ENTRIES SUPPLIED:
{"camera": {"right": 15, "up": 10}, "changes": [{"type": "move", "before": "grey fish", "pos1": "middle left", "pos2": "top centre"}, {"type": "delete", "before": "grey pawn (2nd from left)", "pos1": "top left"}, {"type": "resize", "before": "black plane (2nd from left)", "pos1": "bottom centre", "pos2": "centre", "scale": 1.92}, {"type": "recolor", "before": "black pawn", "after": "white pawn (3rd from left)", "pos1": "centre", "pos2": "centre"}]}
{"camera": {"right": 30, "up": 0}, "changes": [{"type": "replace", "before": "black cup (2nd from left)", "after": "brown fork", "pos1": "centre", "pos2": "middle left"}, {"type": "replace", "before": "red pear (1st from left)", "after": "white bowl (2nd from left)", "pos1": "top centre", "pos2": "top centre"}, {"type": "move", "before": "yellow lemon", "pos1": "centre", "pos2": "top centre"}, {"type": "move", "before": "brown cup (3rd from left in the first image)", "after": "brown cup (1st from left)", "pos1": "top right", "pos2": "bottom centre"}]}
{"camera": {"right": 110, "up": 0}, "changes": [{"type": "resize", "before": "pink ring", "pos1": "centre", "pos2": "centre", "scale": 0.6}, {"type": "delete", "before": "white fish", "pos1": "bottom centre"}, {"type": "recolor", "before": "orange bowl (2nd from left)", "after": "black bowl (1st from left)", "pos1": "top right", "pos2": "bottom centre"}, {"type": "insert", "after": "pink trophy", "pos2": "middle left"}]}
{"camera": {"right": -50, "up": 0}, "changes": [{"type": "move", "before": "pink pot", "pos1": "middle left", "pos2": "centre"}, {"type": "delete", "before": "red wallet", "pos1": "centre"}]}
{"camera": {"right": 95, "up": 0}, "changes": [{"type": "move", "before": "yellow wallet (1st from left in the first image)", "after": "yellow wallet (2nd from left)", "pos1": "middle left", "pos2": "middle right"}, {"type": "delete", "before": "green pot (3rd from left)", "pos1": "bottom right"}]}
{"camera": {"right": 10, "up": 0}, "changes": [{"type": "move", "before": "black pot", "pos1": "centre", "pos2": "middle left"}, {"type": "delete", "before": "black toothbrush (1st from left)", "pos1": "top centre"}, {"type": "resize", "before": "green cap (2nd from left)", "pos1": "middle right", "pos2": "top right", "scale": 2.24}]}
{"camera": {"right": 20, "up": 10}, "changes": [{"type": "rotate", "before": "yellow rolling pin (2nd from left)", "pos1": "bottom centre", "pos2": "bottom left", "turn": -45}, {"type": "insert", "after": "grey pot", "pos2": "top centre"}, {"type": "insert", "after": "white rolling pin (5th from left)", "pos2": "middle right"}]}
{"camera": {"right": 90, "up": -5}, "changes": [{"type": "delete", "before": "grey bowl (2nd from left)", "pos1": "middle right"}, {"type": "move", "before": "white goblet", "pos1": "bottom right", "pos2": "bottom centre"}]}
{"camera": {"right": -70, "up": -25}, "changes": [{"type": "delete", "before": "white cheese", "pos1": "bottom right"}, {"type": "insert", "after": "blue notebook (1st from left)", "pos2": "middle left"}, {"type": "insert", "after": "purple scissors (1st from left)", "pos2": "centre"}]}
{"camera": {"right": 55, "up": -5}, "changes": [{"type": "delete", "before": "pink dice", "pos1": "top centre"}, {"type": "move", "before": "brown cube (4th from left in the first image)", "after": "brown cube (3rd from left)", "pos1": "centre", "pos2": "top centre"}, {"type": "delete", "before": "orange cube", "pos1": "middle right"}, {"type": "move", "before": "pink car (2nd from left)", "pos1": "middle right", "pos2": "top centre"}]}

EXERCISE OBJECTIVE: Set down the material above again, word for word.

RESULT BELOW:
{"camera": {"right": 15, "up": 10}, "changes": [{"type": "move", "before": "grey fish", "pos1": "middle left", "pos2": "top centre"}, {"type": "delete", "before": "grey pawn (2nd from left)", "pos1": "top left"}, {"type": "resize", "before": "black plane (2nd from left)", "pos1": "bottom centre", "pos2": "centre", "scale": 1.92}, {"type": "recolor", "before": "black pawn", "after": "white pawn (3rd from left)", "pos1": "centre", "pos2": "centre"}]}
{"camera": {"right": 30, "up": 0}, "changes": [{"type": "replace", "before": "black cup (2nd from left)", "after": "brown fork", "pos1": "centre", "pos2": "middle left"}, {"type": "replace", "before": "red pear (1st from left)", "after": "white bowl (2nd from left)", "pos1": "top centre", "pos2": "top centre"}, {"type": "move", "before": "yellow lemon", "pos1": "centre", "pos2": "top centre"}, {"type": "move", "before": "brown cup (3rd from left in the first image)", "after": "brown cup (1st from left)", "pos1": "top right", "pos2": "bottom centre"}]}
{"camera": {"right": 110, "up": 0}, "changes": [{"type": "resize", "before": "pink ring", "pos1": "centre", "pos2": "centre", "scale": 0.6}, {"type": "delete", "before": "white fish", "pos1": "bottom centre"}, {"type": "recolor", "before": "orange bowl (2nd from left)", "after": "black bowl (1st from left)", "pos1": "top right", "pos2": "bottom centre"}, {"type": "insert", "after": "pink trophy", "pos2": "middle left"}]}
{"camera": {"right": -50, "up": 0}, "changes": [{"type": "move", "before": "pink pot", "pos1": "middle left", "pos2": "centre"}, {"type": "delete", "before": "red wallet", "pos1": "centre"}]}
{"camera": {"right": 95, "up": 0}, "changes": [{"type": "move", "before": "yellow wallet (1st from left in the first image)", "after": "yellow wallet (2nd from left)", "pos1": "middle left", "pos2": "middle right"}, {"type": "delete", "before": "green pot (3rd from left)", "pos1": "bottom right"}]}
{"camera": {"right": 10, "up": 0}, "changes": [{"type": "move", "before": "black pot", "pos1": "centre", "pos2": "middle left"}, {"type": "delete", "before": "black toothbrush (1st from left)", "pos1": "top centre"}, {"type": "resize", "before": "green cap (2nd from left)", "pos1": "middle right", "pos2": "top right", "scale": 2.24}]}
{"camera": {"right": 20, "up": 10}, "changes": [{"type": "rotate", "before": "yellow rolling pin (2nd from left)", "pos1": "bottom centre", "pos2": "bottom left", "turn": -45}, {"type": "insert", "after": "grey pot", "pos2": "top centre"}, {"type": "insert", "after": "white rolling pin (5th from left)", "pos2": "middle right"}]}
{"camera": {"right": 90, "up": -5}, "changes": [{"type": "delete", "before": "grey bowl (2nd from left)", "pos1": "middle right"}, {"type": "move", "before": "white goblet", "pos1": "bottom right", "pos2": "bottom centre"}]}
{"camera": {"right": -70, "up": -25}, "changes": [{"type": "delete", "before": "white cheese", "pos1": "bottom right"}, {"type": "insert", "after": "blue notebook (1st from left)", "pos2": "middle left"}, {"type": "insert", "after": "purple scissors (1st from left)", "pos2": "centre"}]}
{"camera": {"right": 55, "up": -5}, "changes": [{"type": "delete", "before": "pink dice", "pos1": "top centre"}, {"type": "move", "before": "brown cube (4th from left in the first image)", "after": "brown cube (3rd from left)", "pos1": "centre", "pos2": "top centre"}, {"type": "delete", "before": "orange cube", "pos1": "middle right"}, {"type": "move", "before": "pink car (2nd from left)", "pos1": "middle right", "pos2": "top centre"}]}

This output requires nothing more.